◆ **What is required**
Exclude all pictures, and reproduce exactly the lines from the one containing "none -> green round brick A4:B5 level 1" through the end of the records, with nothing else added.

◆ **Entries shown**
_ _ _ _ _ _ _

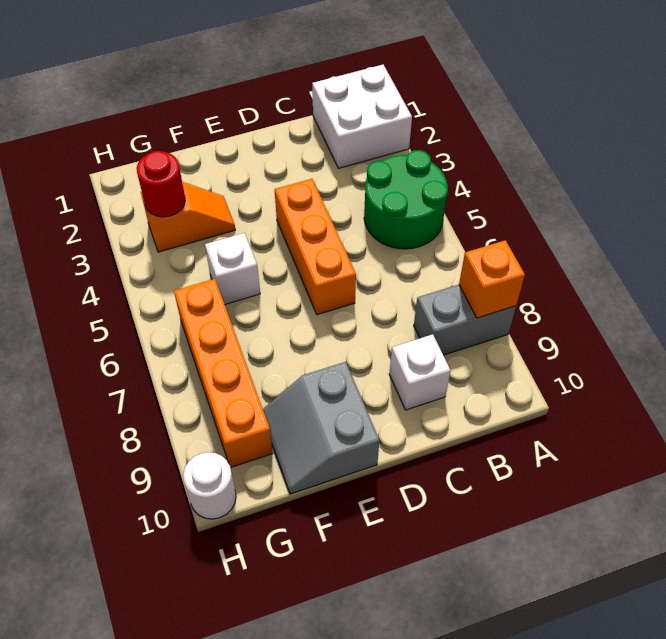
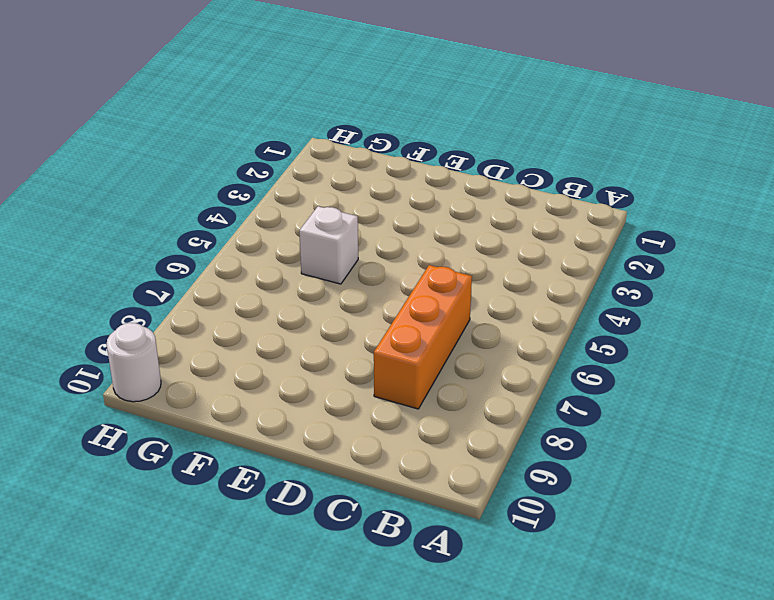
orange brick C6:C8 level 1 -> orange brick D4:D6 level 1
none -> white brick A1:B2 level 1
none -> green round brick A4:B5 level 1
none -> grey brick A8:B8 level 1

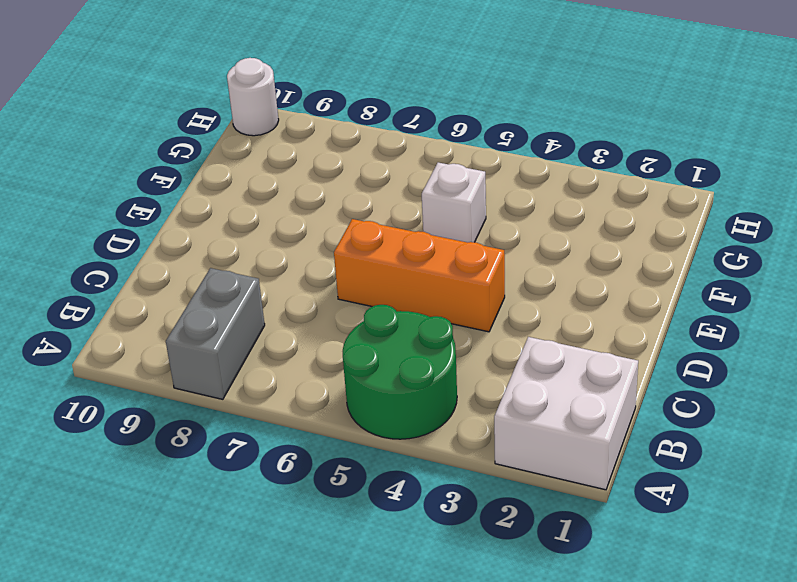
none -> white brick C9 level 1
none -> grey slope E9:F10 level 1 top E
none -> orange slope F3:G3 level 1 top G

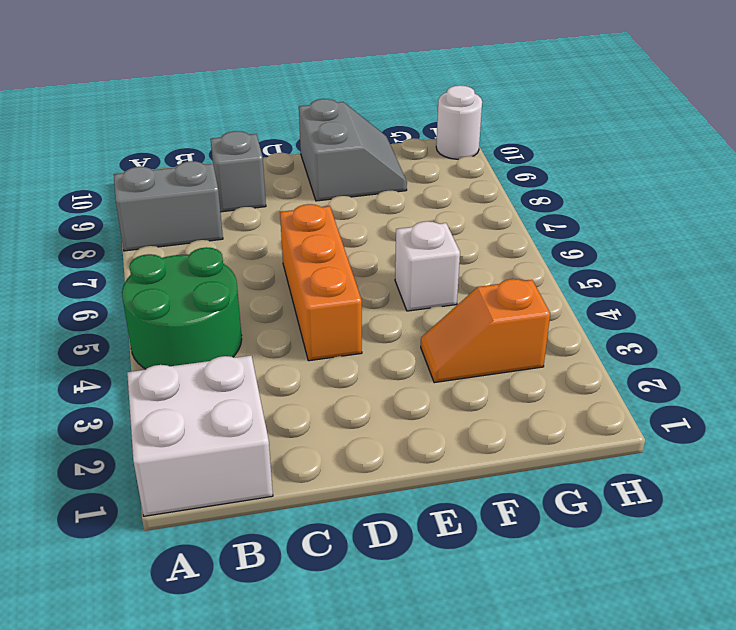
grey brick C9 level 1 -> white brick C9 level 1
none -> orange brick G6:G9 level 1
none -> orange brick A8 level 2
none -> red round brick G3 level 2

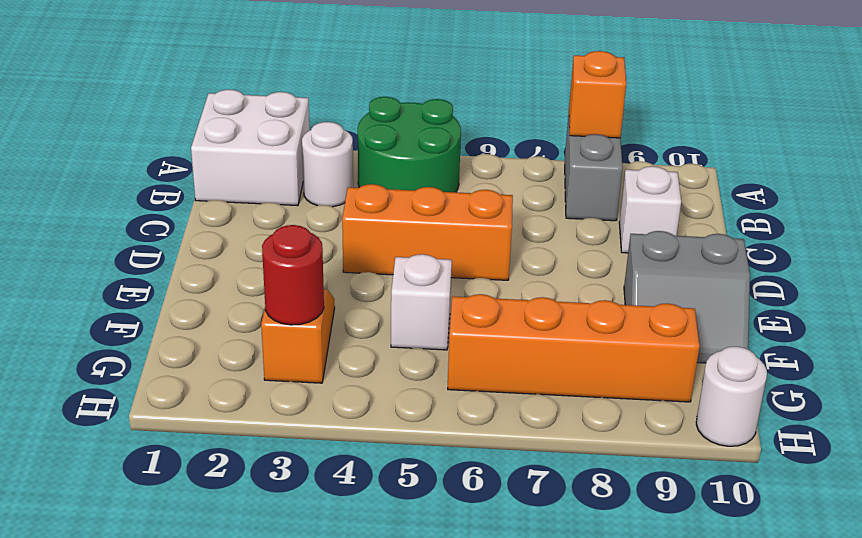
white round brick B3 level 1 -> none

_ _ _ _ _ _ _

◆ **Exercise answer**
none -> green round brick A4:B5 level 1
none -> grey brick A8:B8 level 1

none -> white brick C9 level 1
none -> grey slope E9:F10 level 1 top E
none -> orange slope F3:G3 level 1 top G

grey brick C9 level 1 -> white brick C9 level 1
none -> orange brick G6:G9 level 1
none -> orange brick A8 level 2
none -> red round brick G3 level 2

white round brick B3 level 1 -> none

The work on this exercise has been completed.